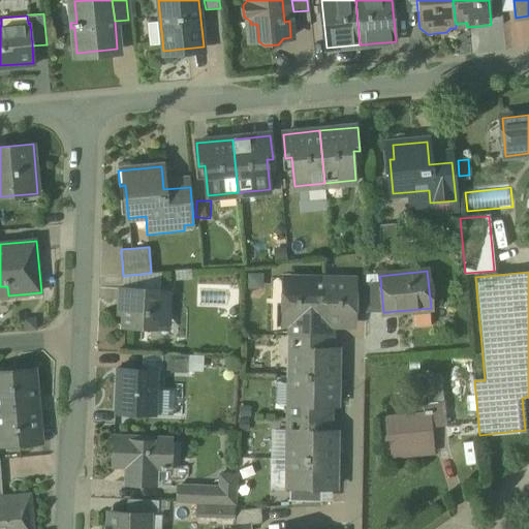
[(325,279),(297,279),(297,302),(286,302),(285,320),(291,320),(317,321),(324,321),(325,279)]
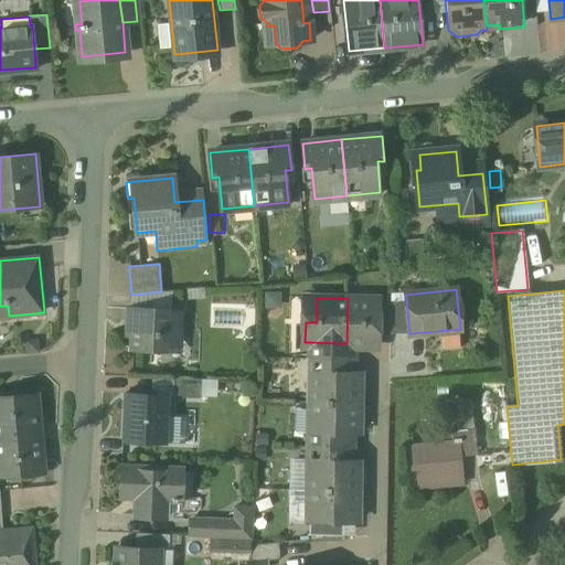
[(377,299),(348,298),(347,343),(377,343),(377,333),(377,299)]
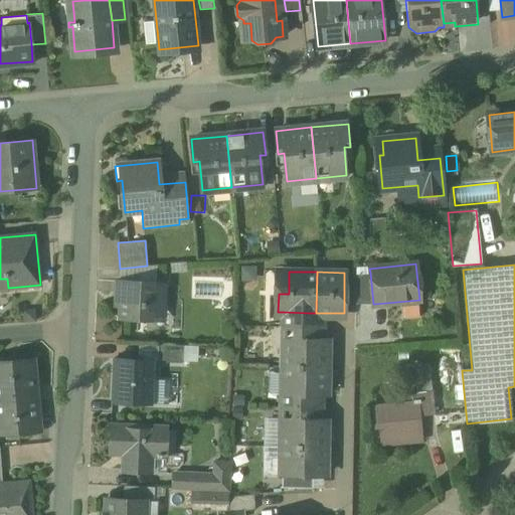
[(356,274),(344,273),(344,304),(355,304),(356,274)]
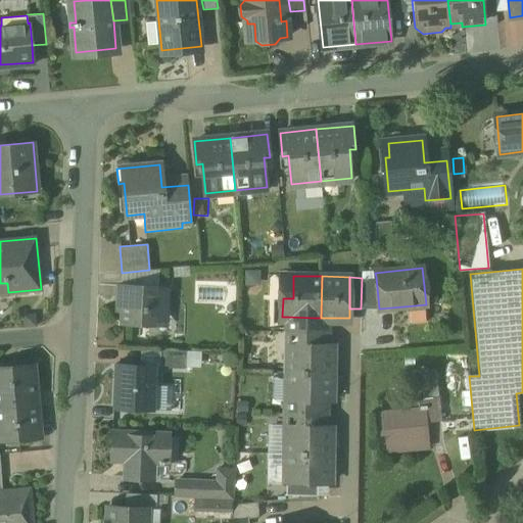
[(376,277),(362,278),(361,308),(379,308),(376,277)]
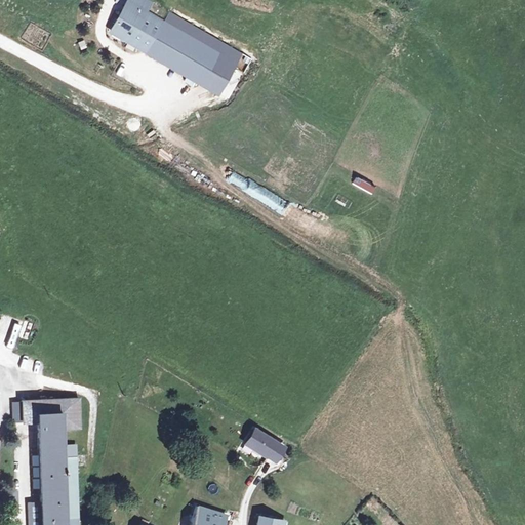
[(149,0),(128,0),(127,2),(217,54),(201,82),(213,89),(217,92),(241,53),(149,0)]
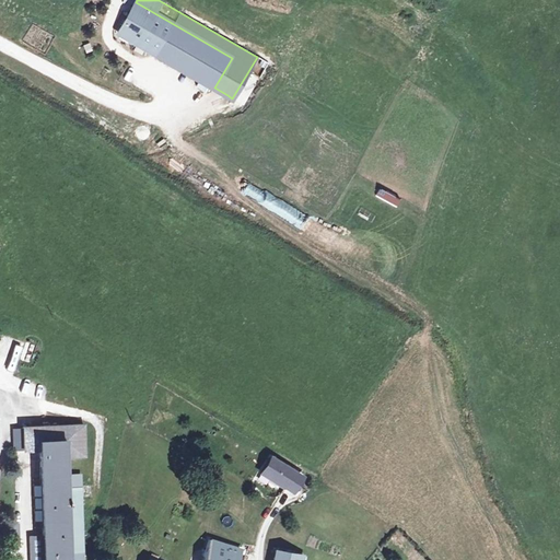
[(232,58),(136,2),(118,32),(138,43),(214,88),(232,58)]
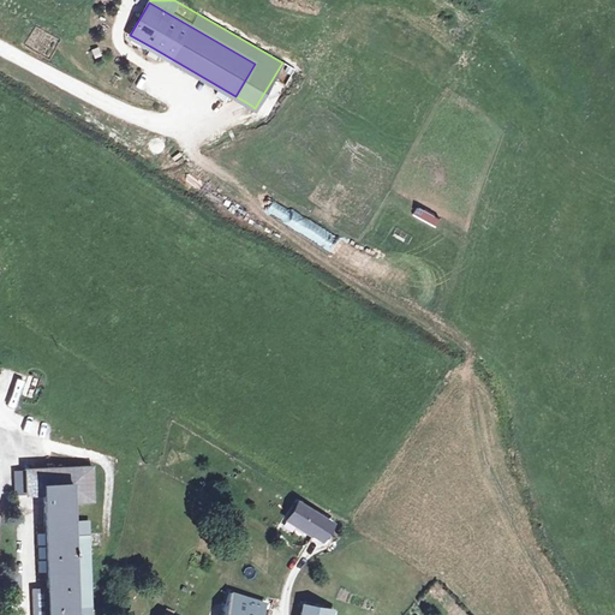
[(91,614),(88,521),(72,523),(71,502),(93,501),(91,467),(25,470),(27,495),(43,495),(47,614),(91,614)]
________________________________________
• [Exercise details]:
Would you print, exactly as they appear, the lines from the line with "[(356,274),(344,273),(344,304),(355,304),(356,274)]" through the end of the entries above, leaving out the pictures?

• [Expected output]:
[(356,274),(344,273),(344,304),(355,304),(356,274)]
[(376,277),(362,278),(361,308),(379,308),(376,277)]
[(149,0),(128,0),(127,2),(217,54),(201,82),(213,89),(217,92),(241,53),(149,0)]
[(232,58),(136,2),(118,32),(138,43),(214,88),(232,58)]
[(91,614),(88,521),(72,523),(71,502),(93,501),(91,467),(25,470),(27,495),(43,495),(47,614),(91,614)]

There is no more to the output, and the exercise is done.